#### WHAT YOU ARE ASKED TO DO:
Among the entries that follow, count the lines that contain the word "none" and say how many there are, writing nothing else.
Start of EXCERPTED RECORDS
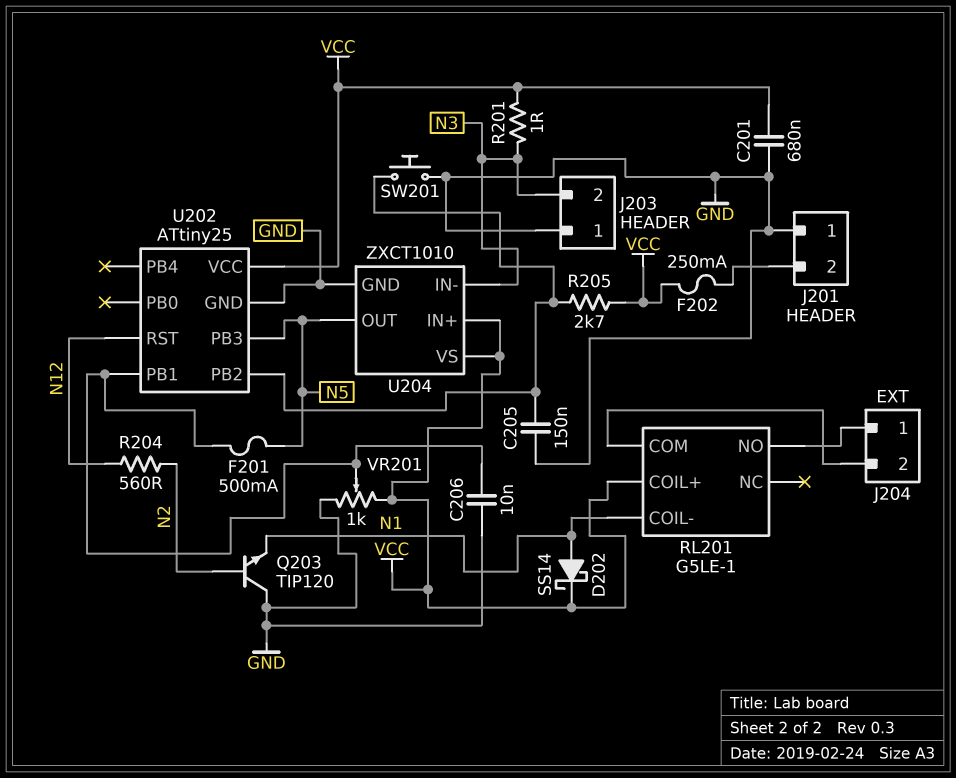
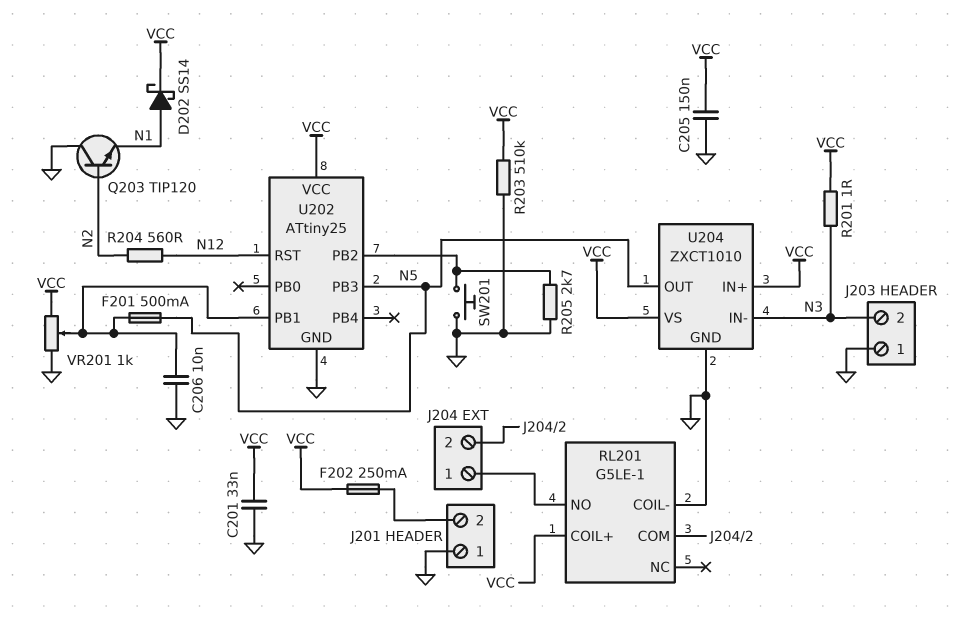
C201: 680nF (GND, VCC) -> 33nF (GND, VCC)
C205: 150nF (GND, U202/PB2) -> 150nF (GND, VCC)
R203: none -> 510k (GND, VCC)
R205: 2.7k (U202/PB2, VCC) -> 2.7k (GND, U202/PB2)
RL201 pin COIL-: N1 -> GND

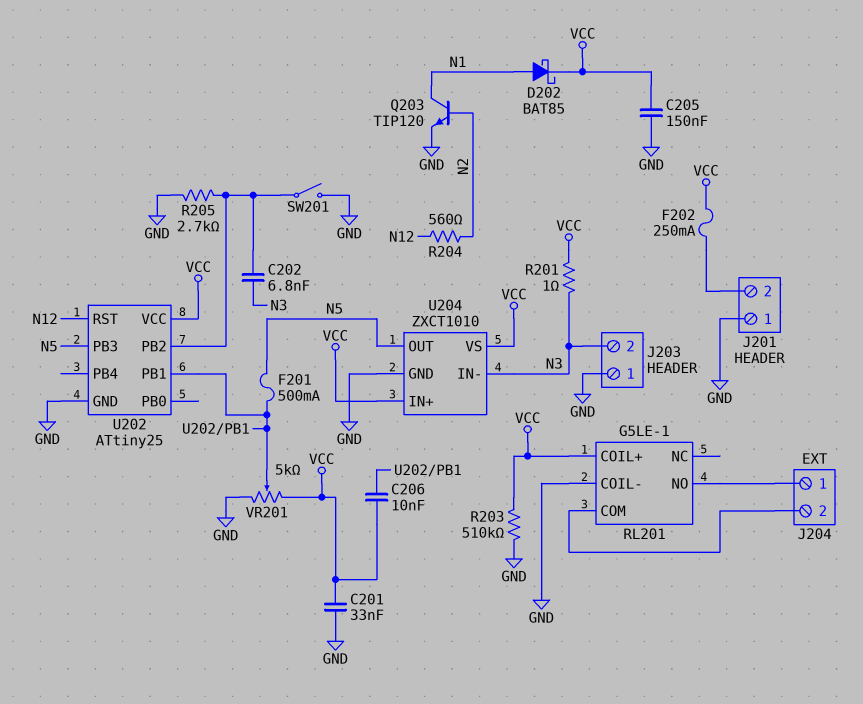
C202: none -> 6.8nF (N3, U202/PB2)
C206: 10nF (GND, U202/PB1) -> 10nF (U202/PB1, VCC)
D202: schottky SS14 (A N1, K VCC) -> schottky BAT85 (A N1, K VCC)
Q203: NPN TIP120 (B N2, C GND, E N1) -> NPN TIP120 (B N2, C N1, E GND)
SW201: button (GND, U202/PB2) -> switch (GND, U202/PB2)
VR201: 1k (GND, VCC, wiper U202/PB1) -> 5k (GND, VCC, wiper U202/PB1)

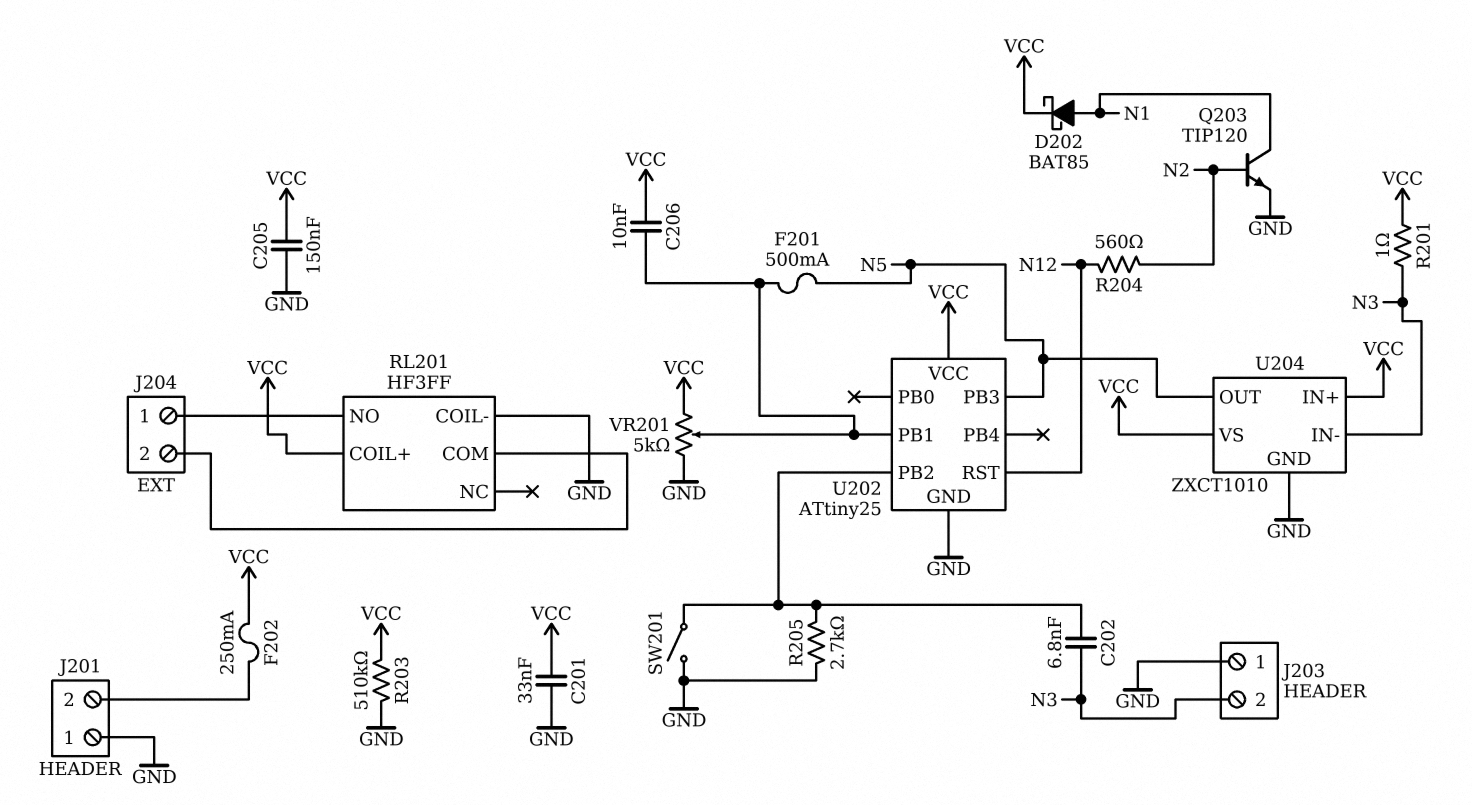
RL201: G5LE-1 -> HF3FF

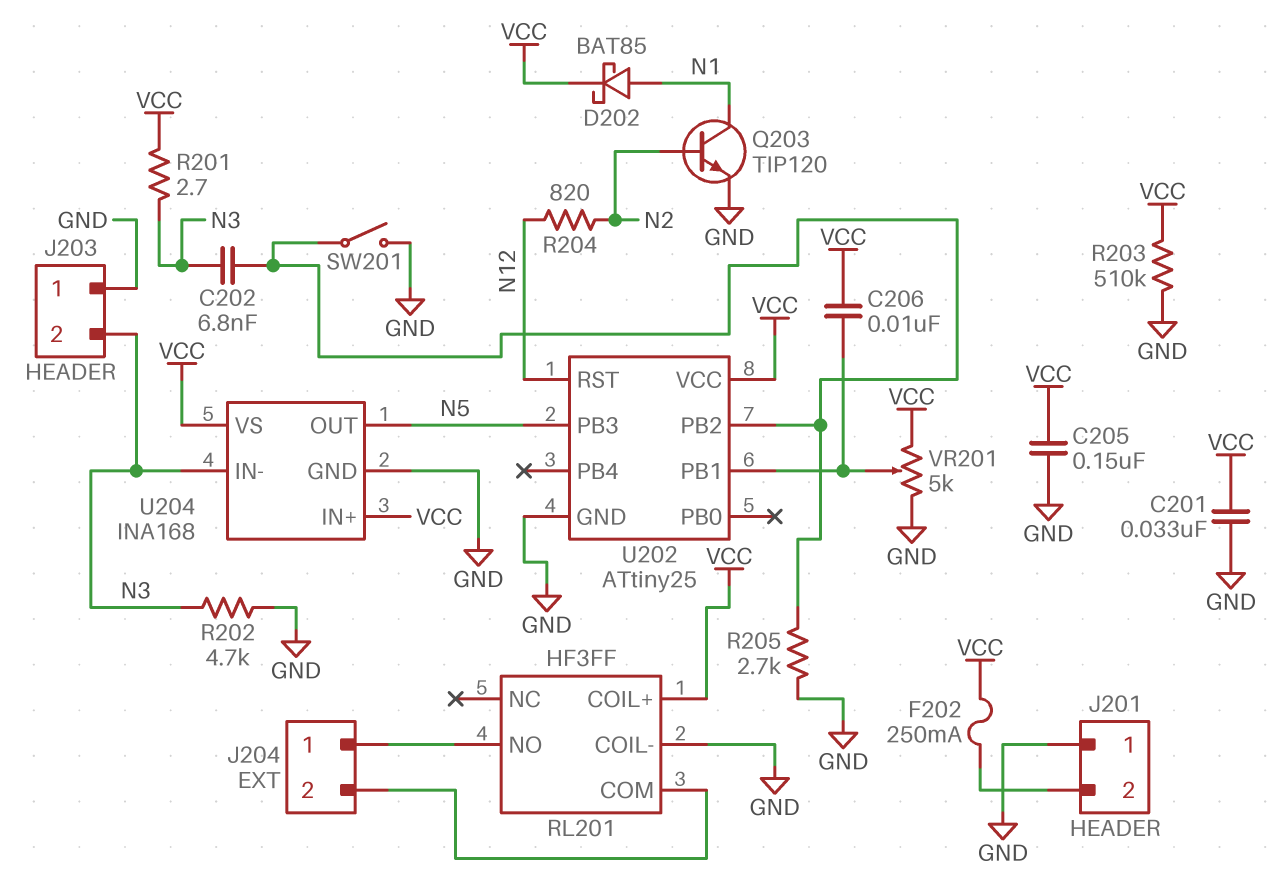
F201: 500mA (N5, U202/PB1) -> none
R201: 1 (N3, VCC) -> 2.7 (N3, VCC)
R202: none -> 4.7k (GND, N3)
R204: 560 (N2, N12) -> 820 (N2, N12)
U204: ZXCT1010 -> INA168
End of EXCERPTED RECORDS
#### RESPONSE TO THE EXERCISE:
4